Reproduce the data below word for word, setting aside any picture it holds.

**GIVEN INFORMATION**
○ ○ ○ ○
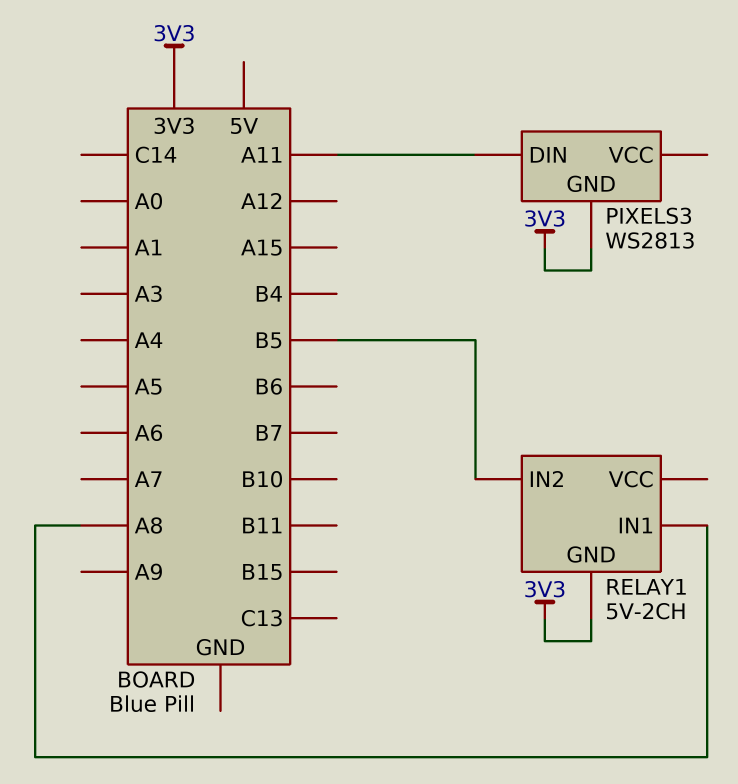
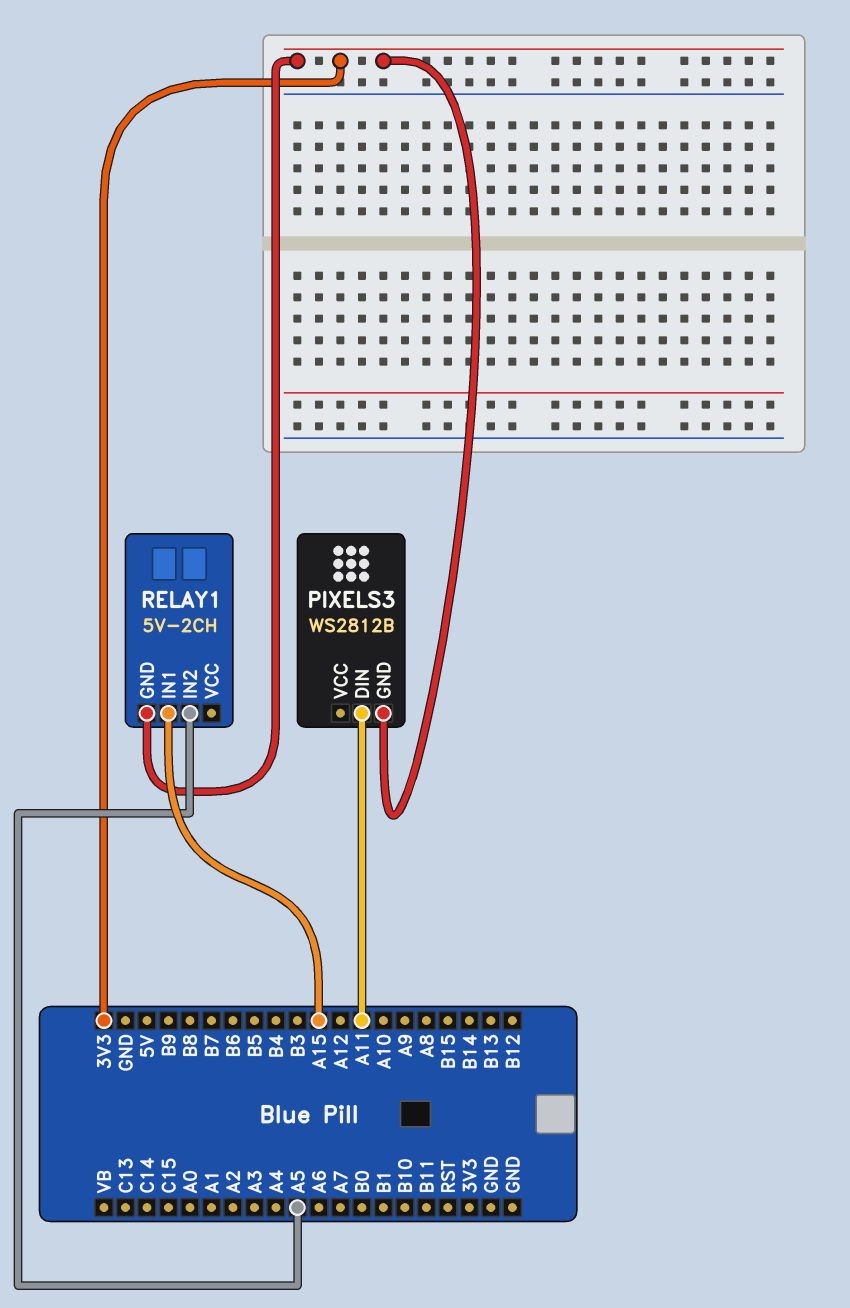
PIXELS3: WS2813 -> WS2812B
RELAY1 pin IN1: A8 -> A15
RELAY1 pin IN2: B5 -> A5

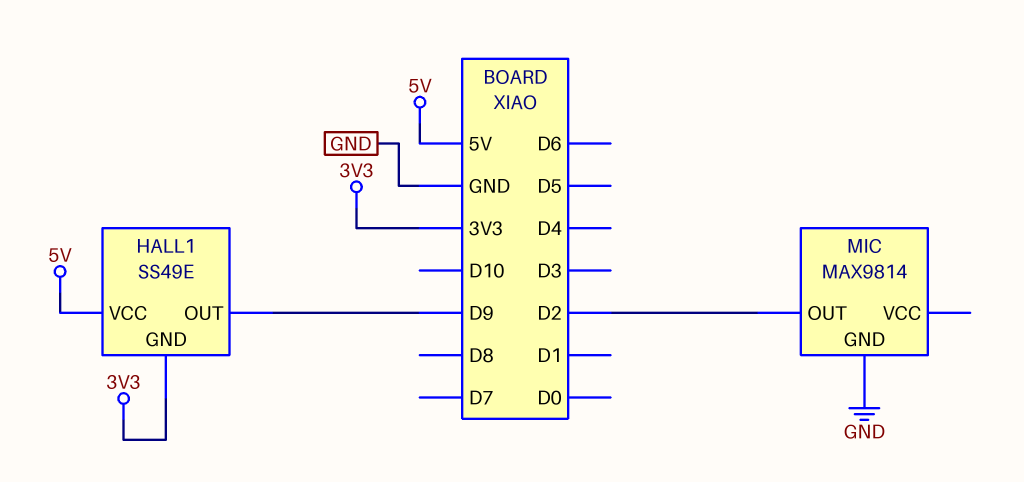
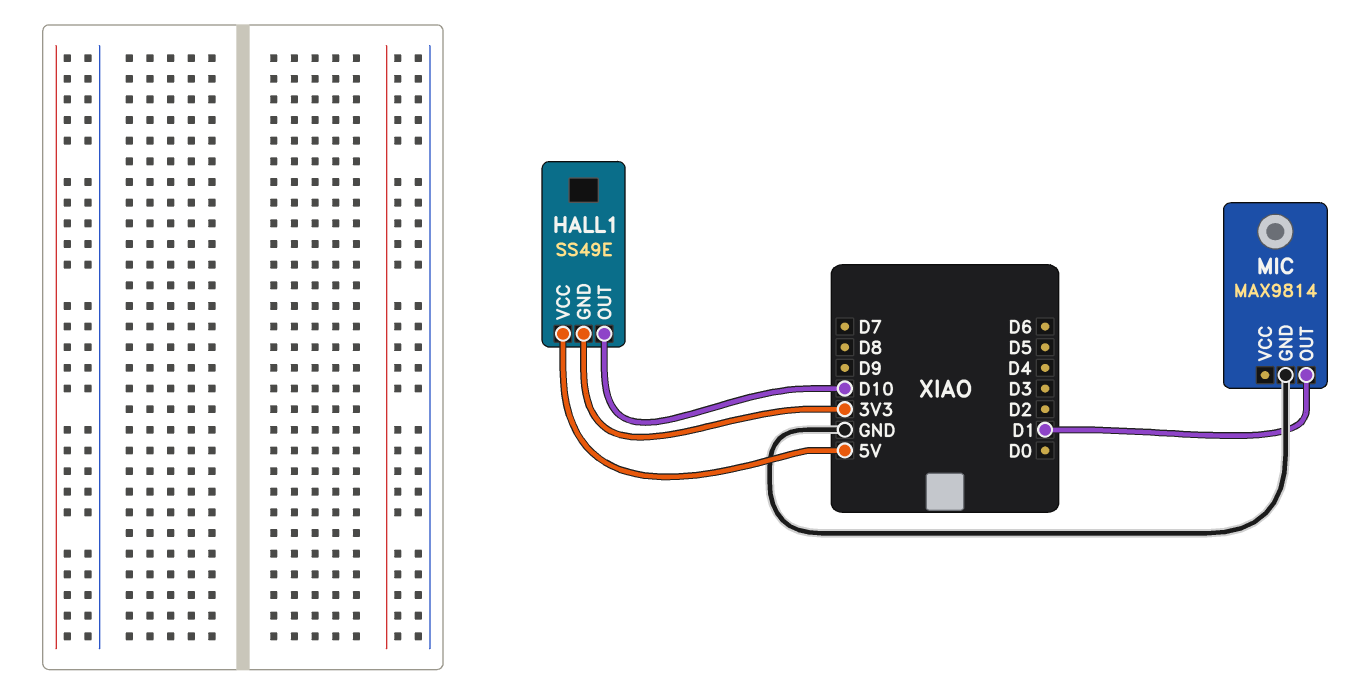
HALL1 pin OUT: D9 -> D10
MIC pin OUT: D2 -> D1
○ ○ ○ ○
**RESPONSE TO THIS TASK**
PIXELS3: WS2813 -> WS2812B
RELAY1 pin IN1: A8 -> A15
RELAY1 pin IN2: B5 -> A5

HALL1 pin OUT: D9 -> D10
MIC pin OUT: D2 -> D1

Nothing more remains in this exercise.